### Brief
When duplicating the records beneath this instruction, omit every picture and keep all else exact.

### Entries provided

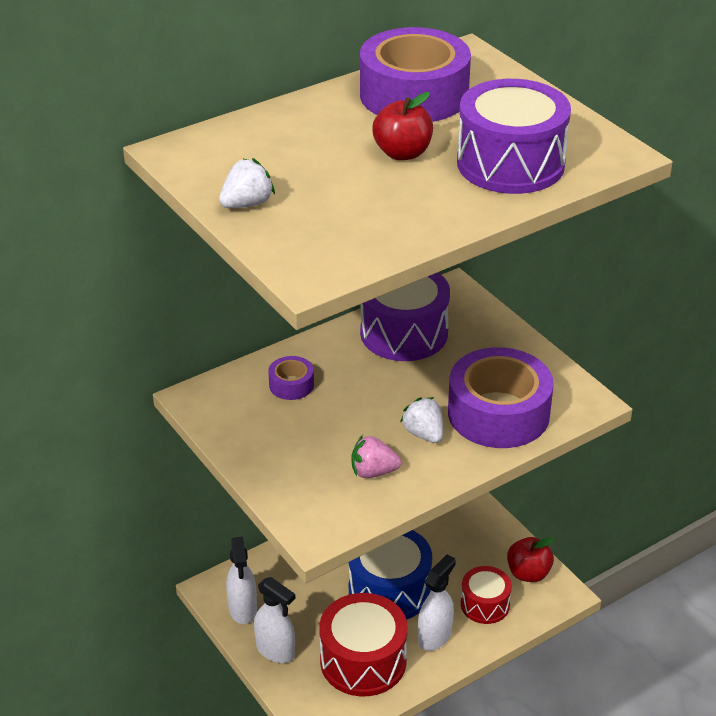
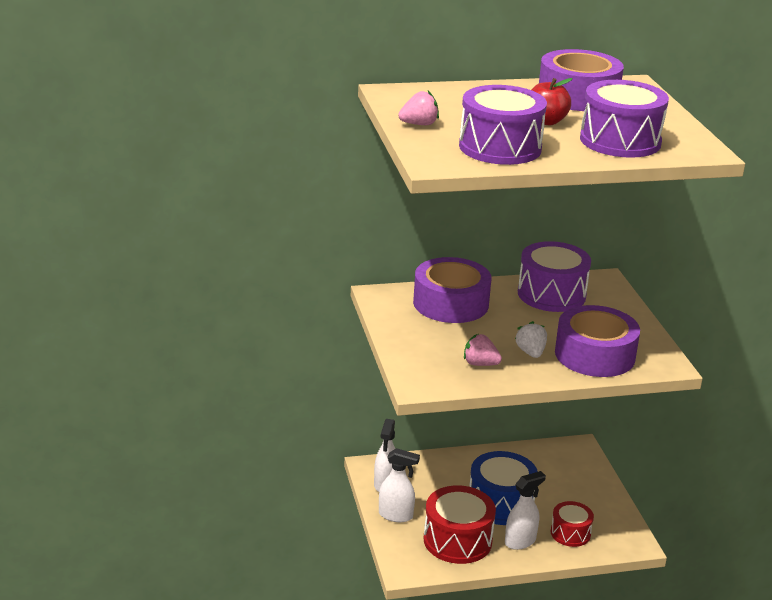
camera: 20 degrees right, 10 degrees down
white strawberry [219,158,275,208] -> pink strawberry [398,91,439,125]
white spray bottle [254,577,295,663] -> white spray bottle turned 45 degrees counterclockwise [379,448,420,522]
purple tape [268,356,314,400] -> purple tape [413,257,491,323], size x2.22
red apple [507,537,554,582] -> none
none -> purple drum [459,85,547,165]

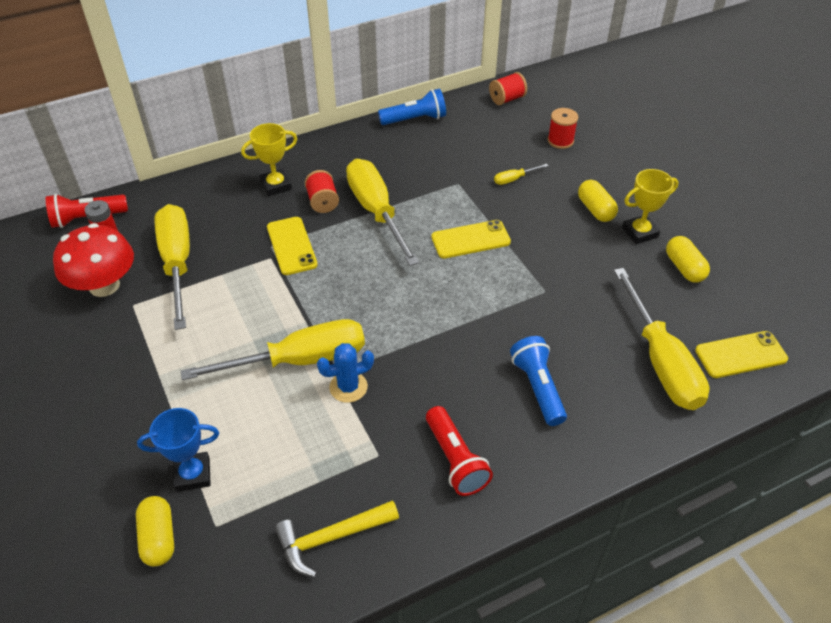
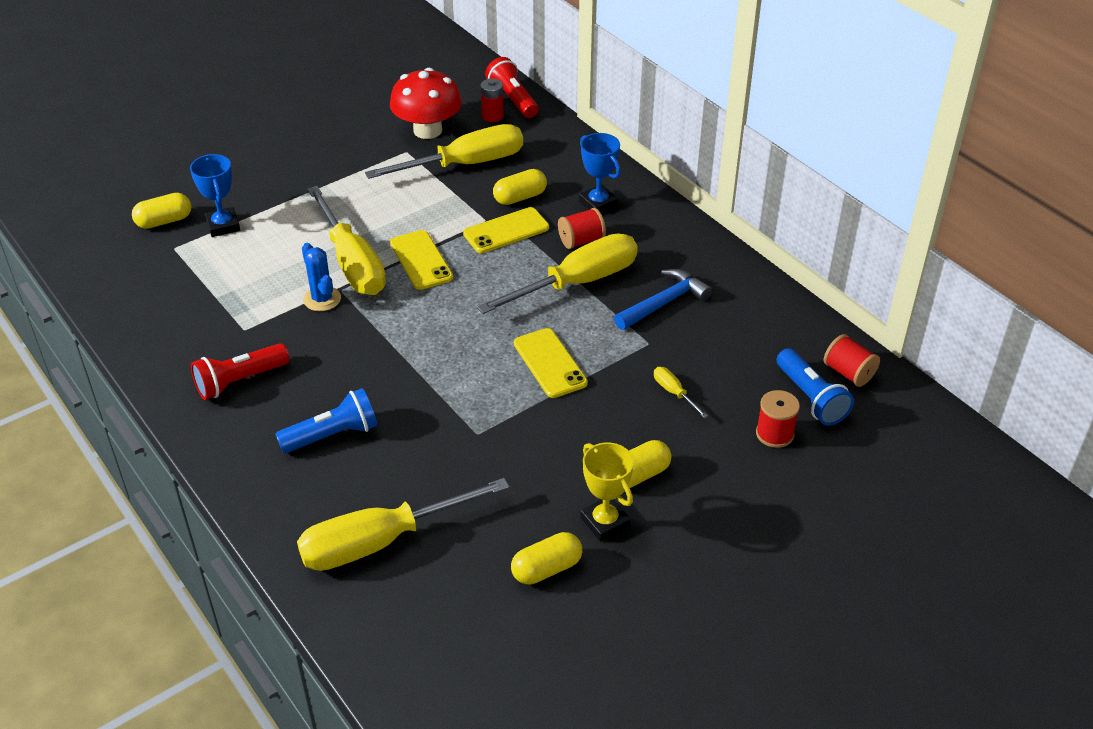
camera: 80 degrees right, 5 degrees down
yellow trophy [241,123,297,196] -> blue trophy [579,133,621,213]
yellow hammer [275,500,399,577] -> none
blue flashlight [378,89,446,125] -> blue flashlight moved to [777,348,854,426]
yellow phone [695,331,788,378] -> yellow phone moved to [390,230,453,290]
none -> yellow capsule [493,169,547,205]
none -> blue hammer [614,269,712,330]

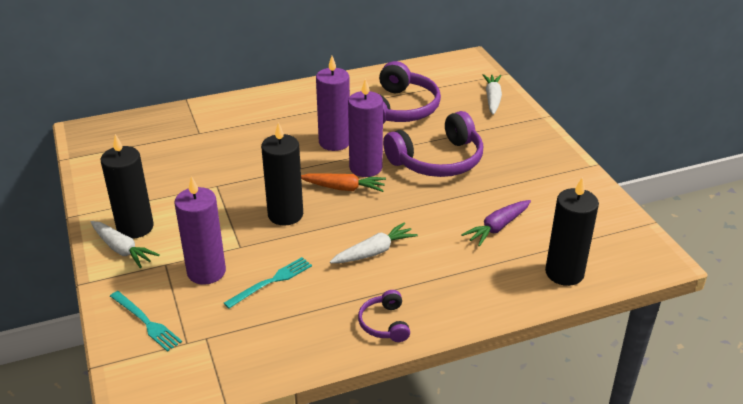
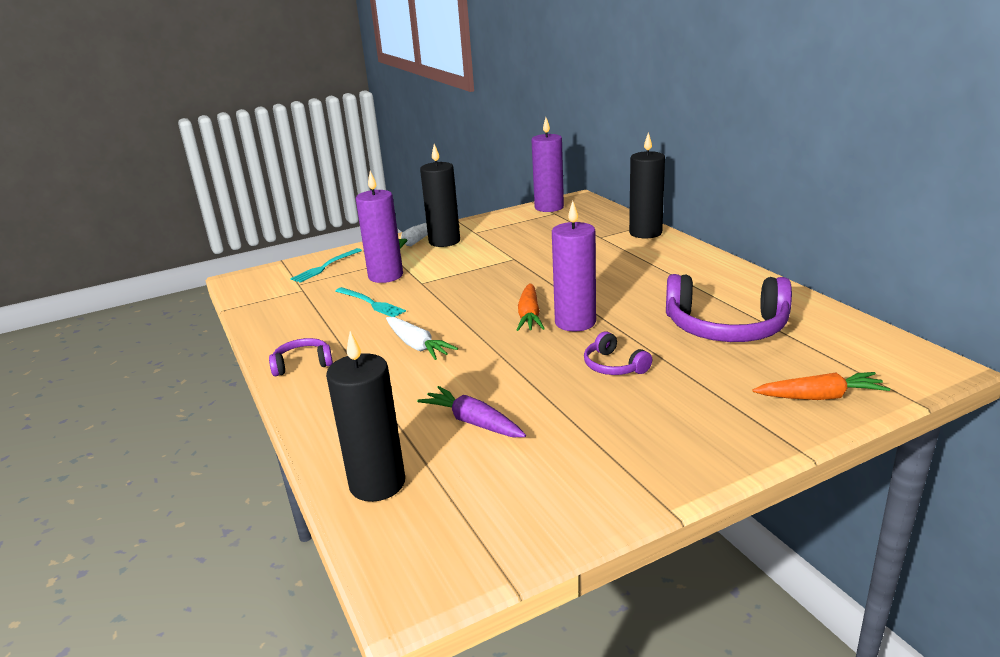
camera: 85 degrees right, 10 degrees down
black candle [261,122,303,225] -> black candle moved to [629,132,665,238]
purple candle [316,56,350,151] -> purple candle moved to [532,117,564,212]
purple headphones [383,111,483,177] -> purple headphones [584,332,652,375], size x0.48
white carrot [483,74,502,115] -> orange carrot [753,372,890,400]

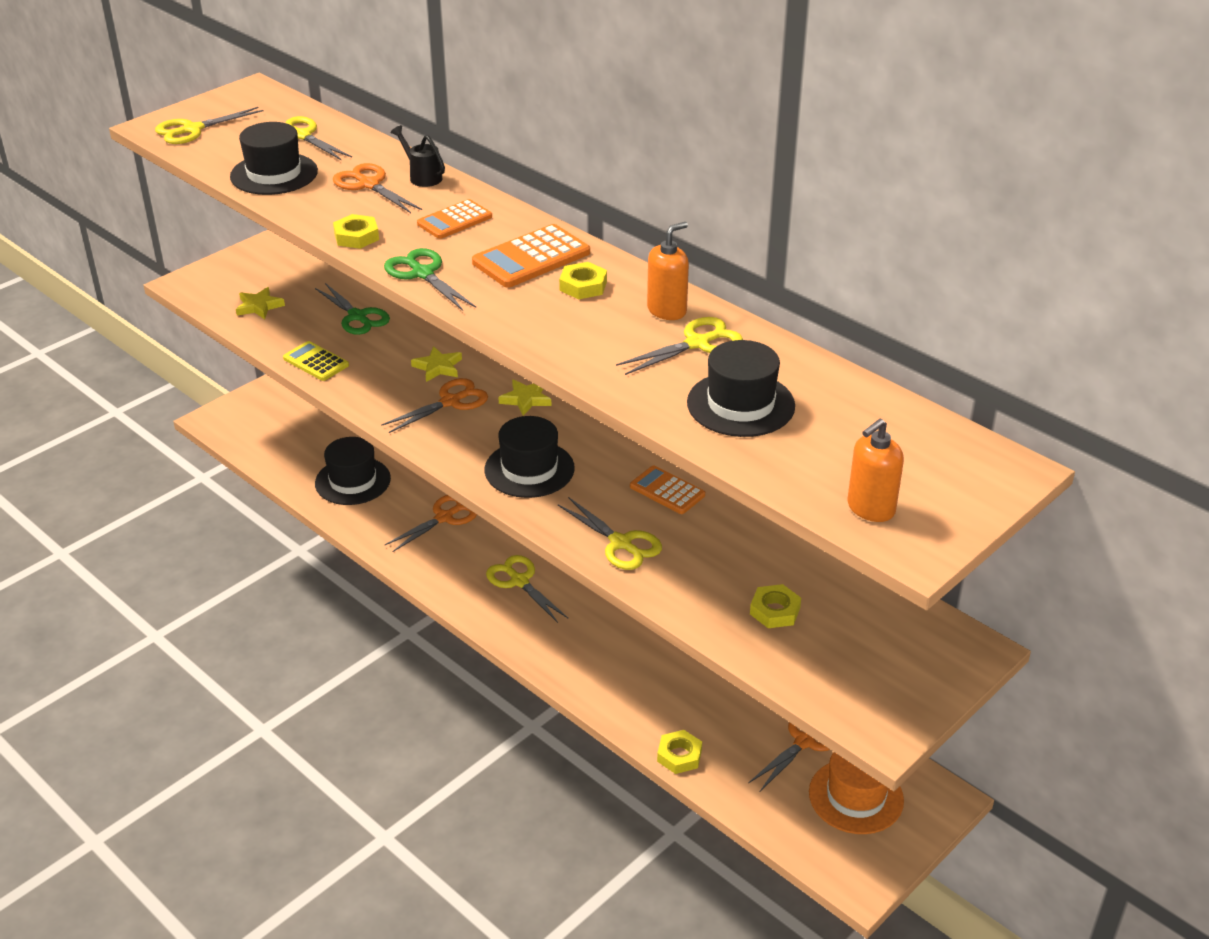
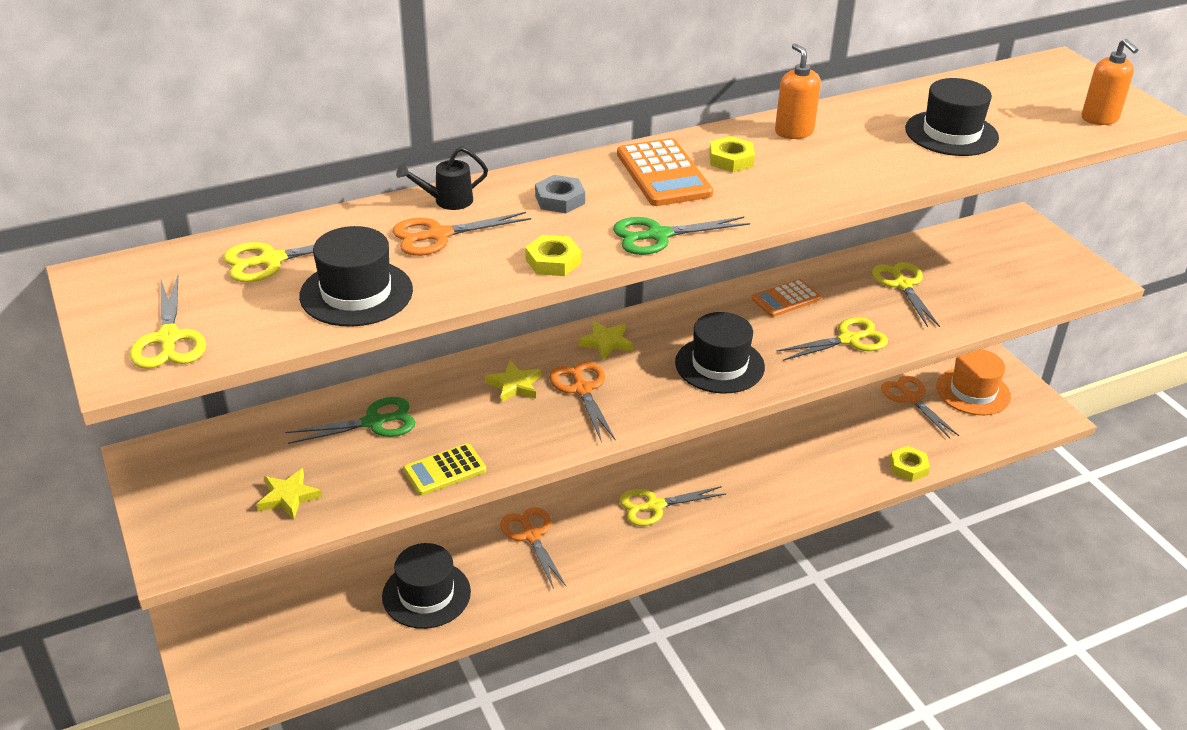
camera: 70 degrees left, 0 degrees up
orange calculator [417,199,492,239] -> grey nut [535,175,585,213]
yellow scissors [616,317,743,375] -> yellow scissors moved to [872,262,940,327]
yellow nut [750,584,801,628] -> none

### Task response
camera: 20 degrees right, 10 degrees down
white strawberry [219,158,275,208] -> pink strawberry [398,91,439,125]
white spray bottle [254,577,295,663] -> white spray bottle turned 45 degrees counterclockwise [379,448,420,522]
purple tape [268,356,314,400] -> purple tape [413,257,491,323], size x2.22
red apple [507,537,554,582] -> none
none -> purple drum [459,85,547,165]

camera: 80 degrees right, 5 degrees down
yellow trophy [241,123,297,196] -> blue trophy [579,133,621,213]
yellow hammer [275,500,399,577] -> none
blue flashlight [378,89,446,125] -> blue flashlight moved to [777,348,854,426]
yellow phone [695,331,788,378] -> yellow phone moved to [390,230,453,290]
none -> yellow capsule [493,169,547,205]
none -> blue hammer [614,269,712,330]

camera: 85 degrees right, 10 degrees down
black candle [261,122,303,225] -> black candle moved to [629,132,665,238]
purple candle [316,56,350,151] -> purple candle moved to [532,117,564,212]
purple headphones [383,111,483,177] -> purple headphones [584,332,652,375], size x0.48
white carrot [483,74,502,115] -> orange carrot [753,372,890,400]

camera: 70 degrees left, 0 degrees up
orange calculator [417,199,492,239] -> grey nut [535,175,585,213]
yellow scissors [616,317,743,375] -> yellow scissors moved to [872,262,940,327]
yellow nut [750,584,801,628] -> none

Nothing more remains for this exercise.